[Exercise data Boundary: Start]
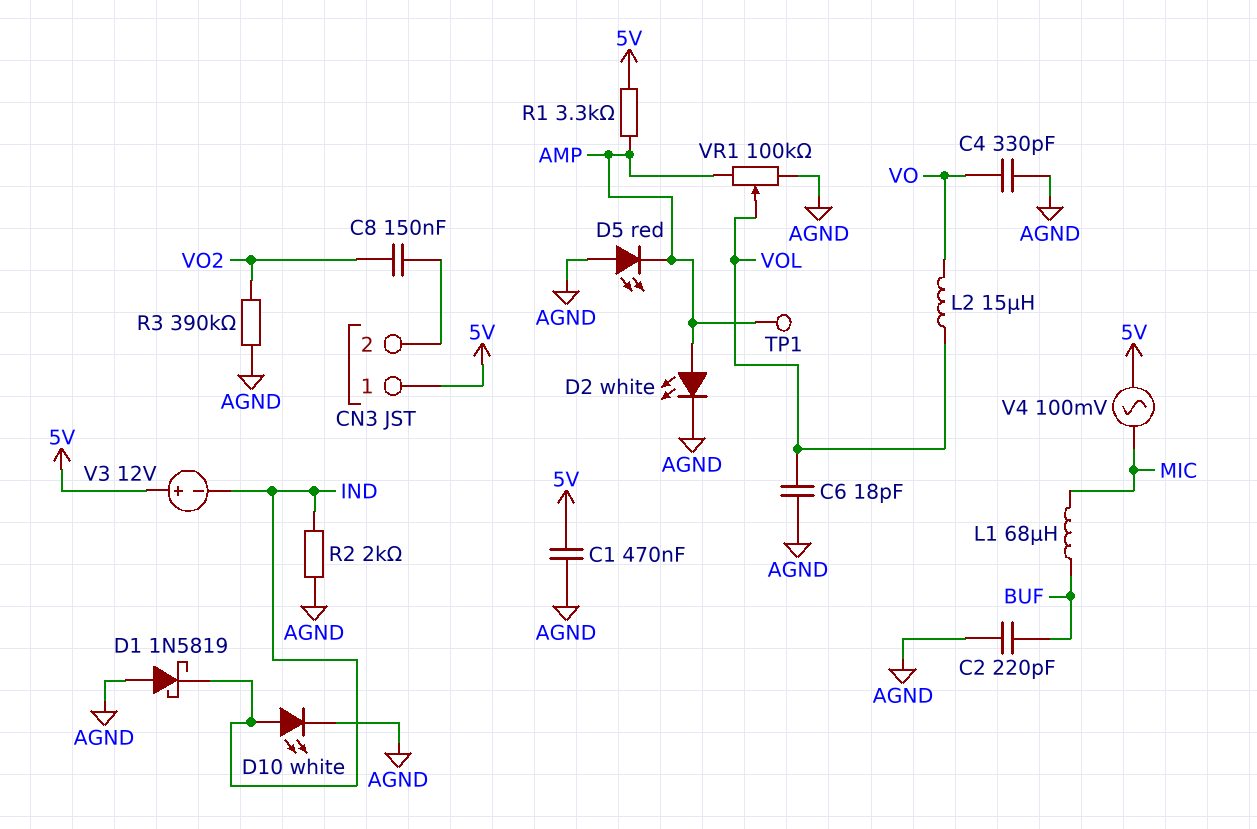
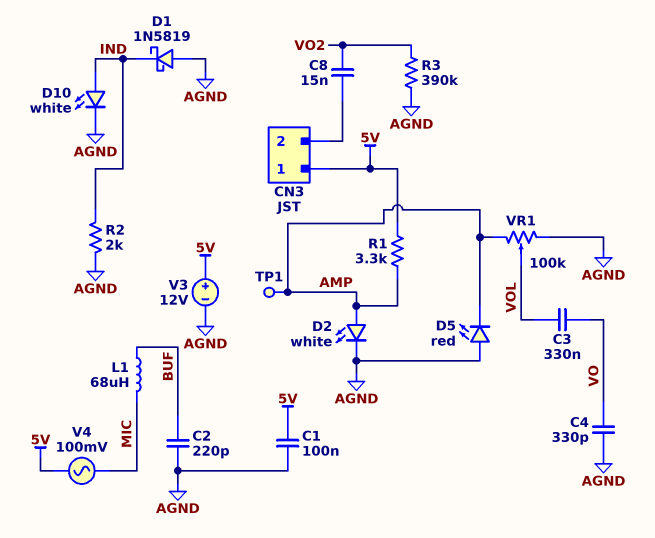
C1: 470nF (5V, AGND) -> 100nF (5V, AGND)
C3: none -> 330nF (VO, VOL)
C6: 18pF (AGND, VOL) -> none
C8: 150nF (CN3/2, VO2) -> 15nF (CN3/2, VO2)
L2: 15uH (VO, VOL) -> none
V3: 12V (plus 5V, minus IND) -> 12V (plus 5V, minus AGND)

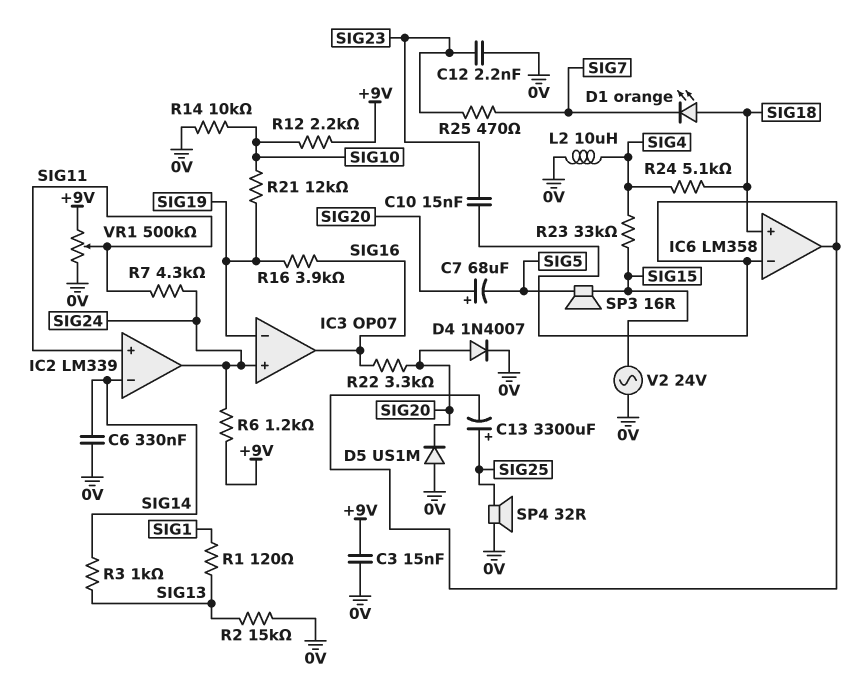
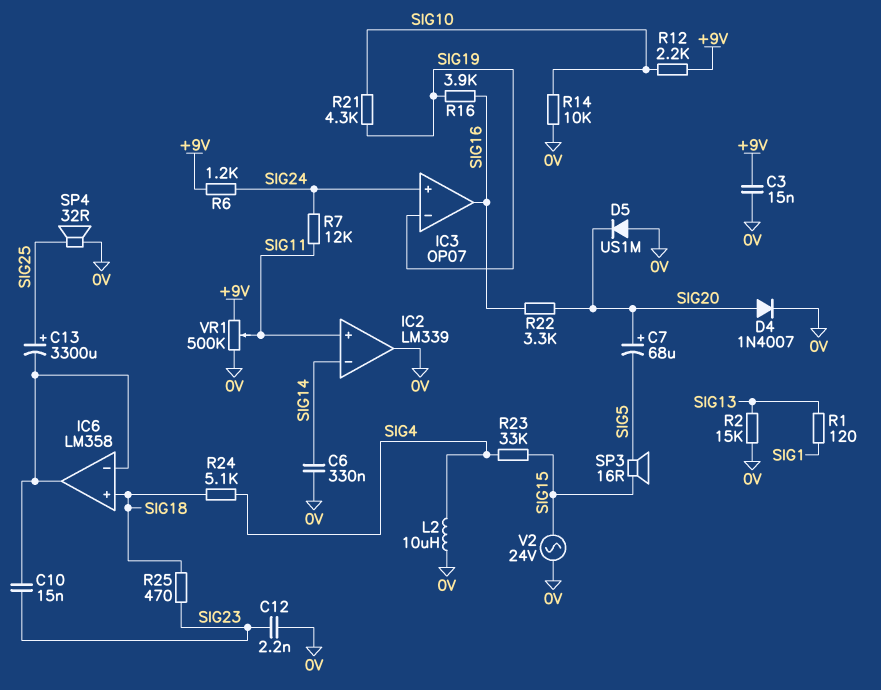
D1: LED orange (A SIG18, K SIG7) -> none
IC2 pin out: SIG24 -> 0V
R3: 1k (SIG13, SIG14) -> none
R7: 4.3k (SIG11, SIG24) -> 12k (SIG11, SIG24)
R21: 12k (SIG10, SIG19) -> 4.3k (SIG10, SIG19)
R25: 470 (SIG7, SIG23) -> 470 (SIG18, SIG23)

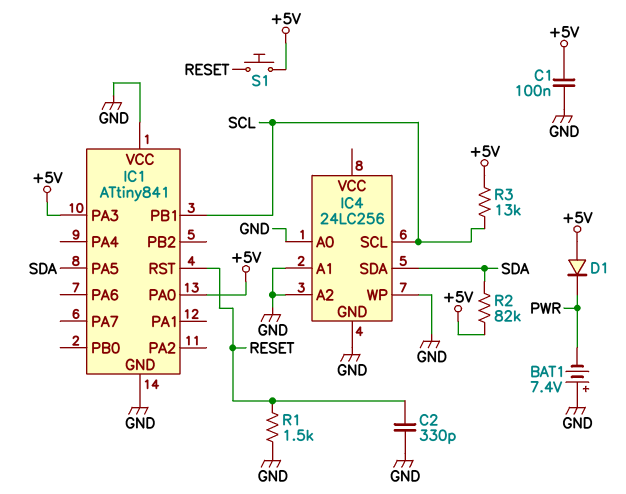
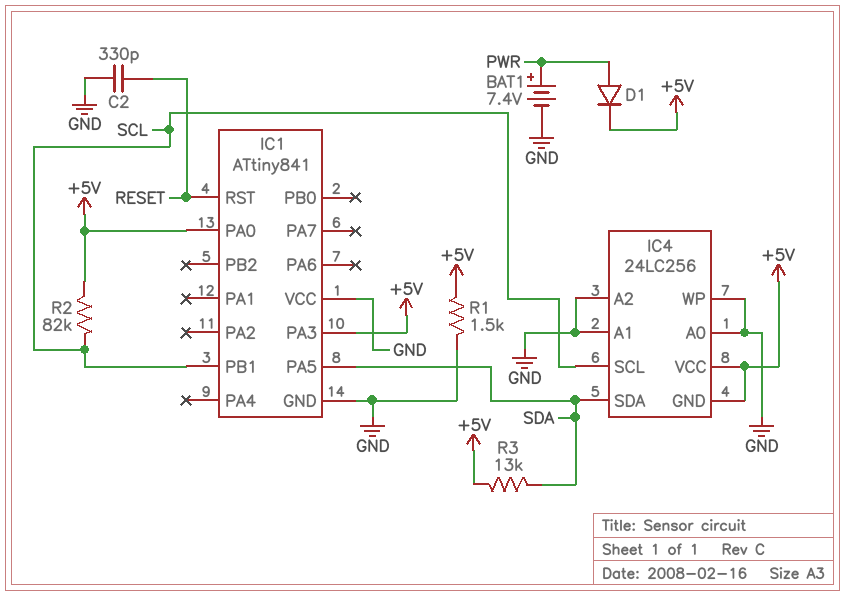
BAT1: 7.4V (plus GND, minus PWR) -> 7.4V (plus PWR, minus GND)
C1: 100nF (+5V, GND) -> none
D1: diode (A +5V, K PWR) -> diode (A PWR, K +5V)
IC4 pin GND: GND -> +5V
IC4 pin VCC: none -> +5V
R1: 1.5k (GND, RESET) -> 1.5k (+5V, GND)
R2: 82k (+5V, SDA) -> 82k (+5V, SCL)
R3: 13k (+5V, SCL) -> 13k (+5V, SDA)
S1: button (+5V, RESET) -> none

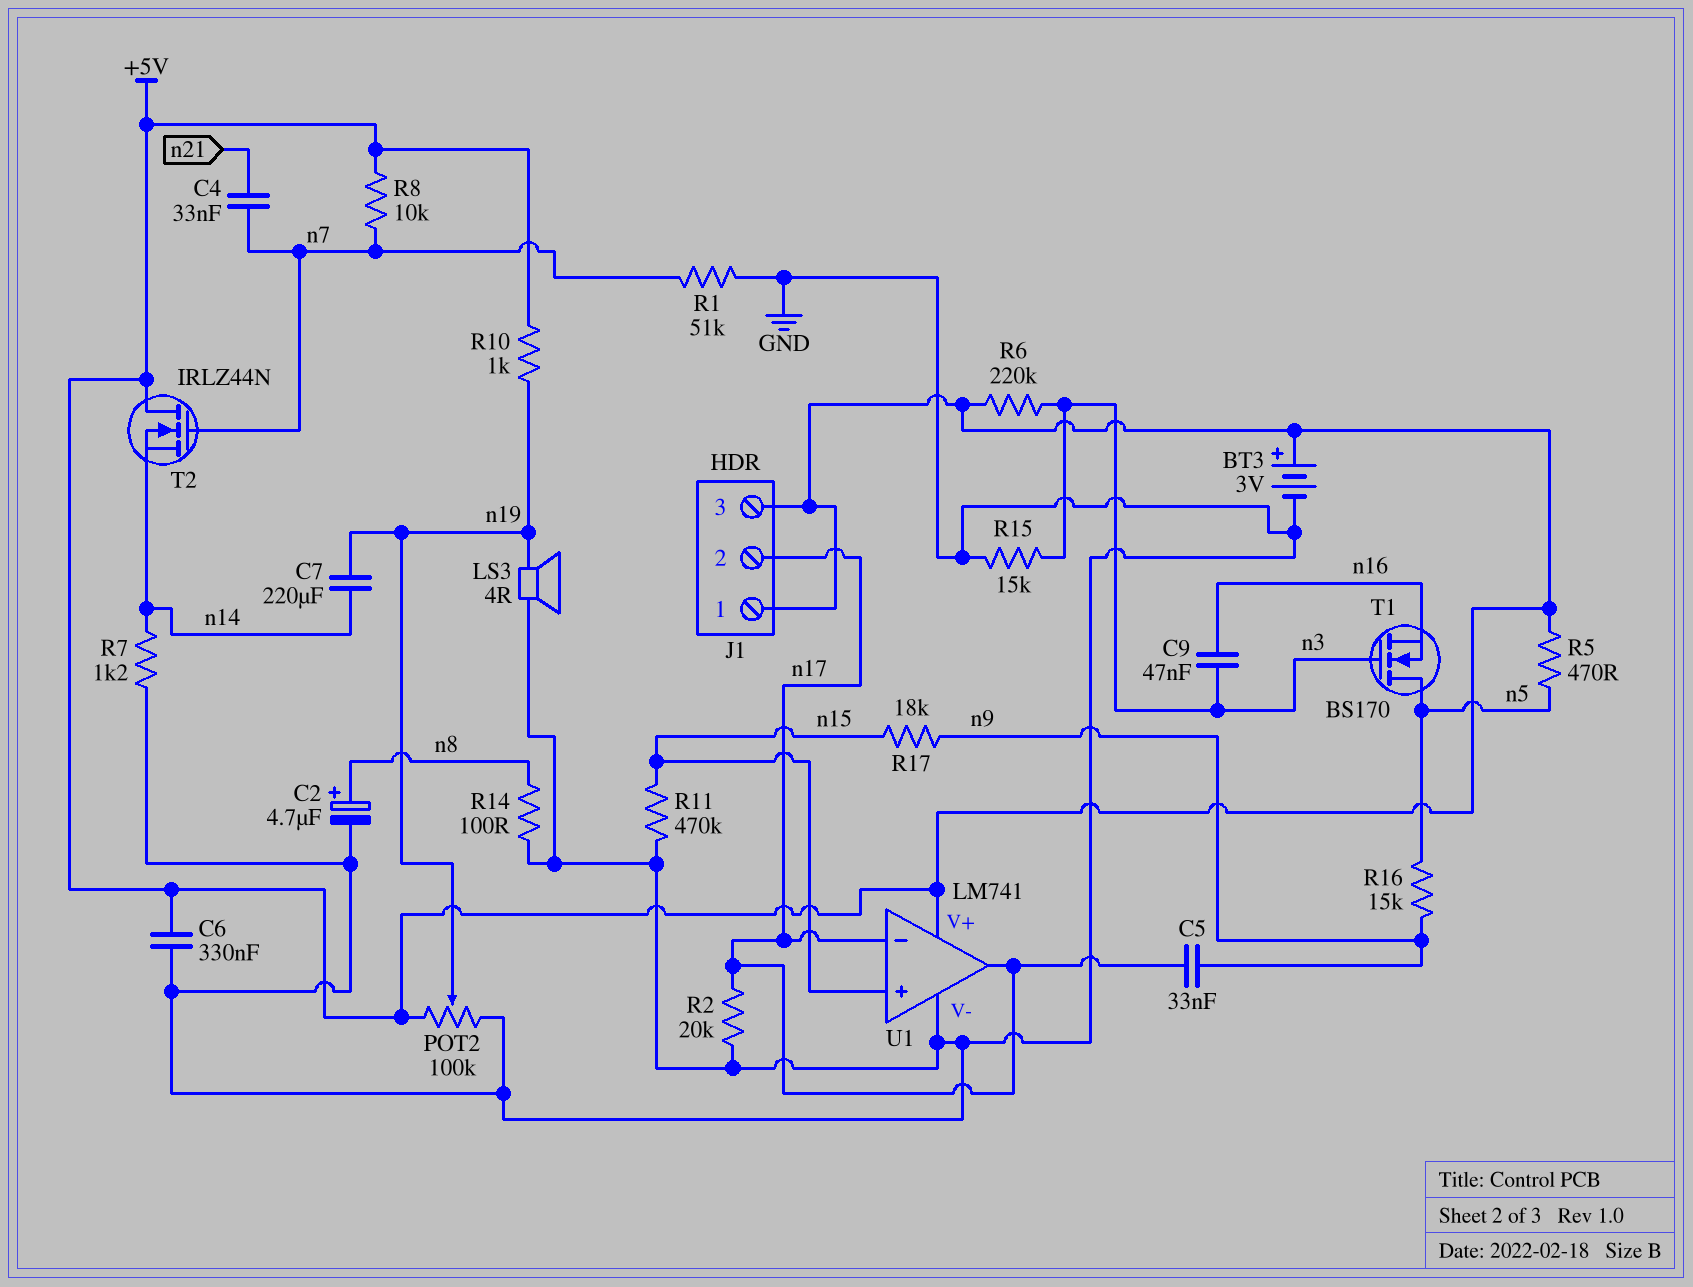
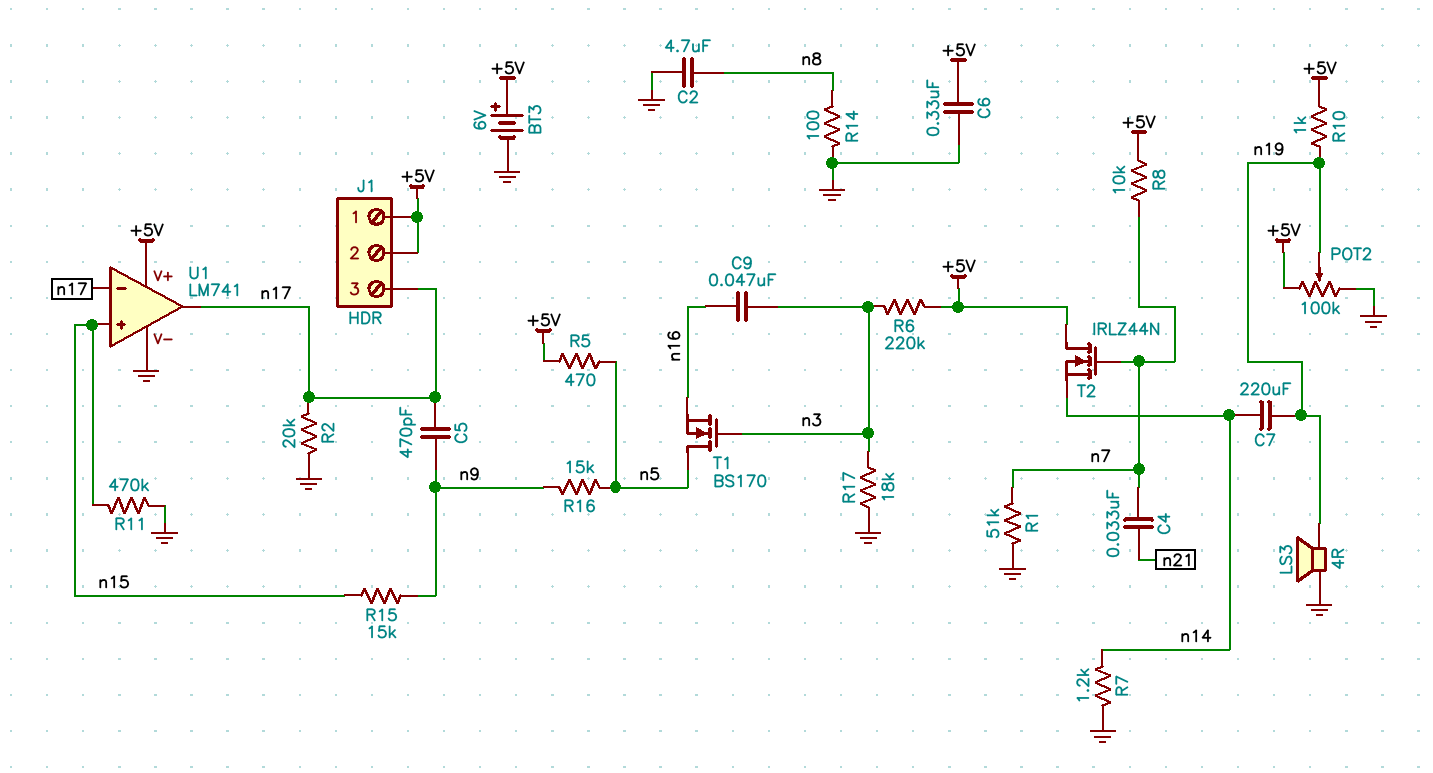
BT3: 3V (plus +5V, minus GND) -> 6V (plus +5V, minus GND)
C2: 4.7uF (plus n8, minus GND) -> 4.7uF (GND, n8)
C5: 33nF (n9, n17) -> 470pF (n9, n17)
J1 pin 2: n17 -> +5V
J1 pin 3: +5V -> n17
R15: 15k (GND, n3) -> 15k (n9, n15)
R17: 18k (n9, n15) -> 18k (GND, n3)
[Exercise data Boundary: End]
• [Prompt] Search the data above for "RESET" and copy every line where it turns up.

• [Task solution]
R1: 1.5k (GND, RESET) -> 1.5k (+5V, GND)
S1: button (+5V, RESET) -> none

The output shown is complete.